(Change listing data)

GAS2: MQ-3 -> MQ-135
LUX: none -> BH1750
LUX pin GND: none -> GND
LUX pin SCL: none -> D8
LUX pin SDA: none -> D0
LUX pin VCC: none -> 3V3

* * *

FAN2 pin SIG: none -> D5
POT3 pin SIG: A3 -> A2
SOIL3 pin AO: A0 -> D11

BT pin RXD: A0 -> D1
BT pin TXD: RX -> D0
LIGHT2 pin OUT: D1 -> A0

▶ [WORK TO BE COMPLETED]
The lines above from the one with "SOIL3 pin AO: A0 -> D11" through the one with "LIGHT2 pin OUT: D1 -> A0" are to be duplicated exactly, ends included, with nothing added.

▶ [FINISHED TASK]
SOIL3 pin AO: A0 -> D11

BT pin RXD: A0 -> D1
BT pin TXD: RX -> D0
LIGHT2 pin OUT: D1 -> A0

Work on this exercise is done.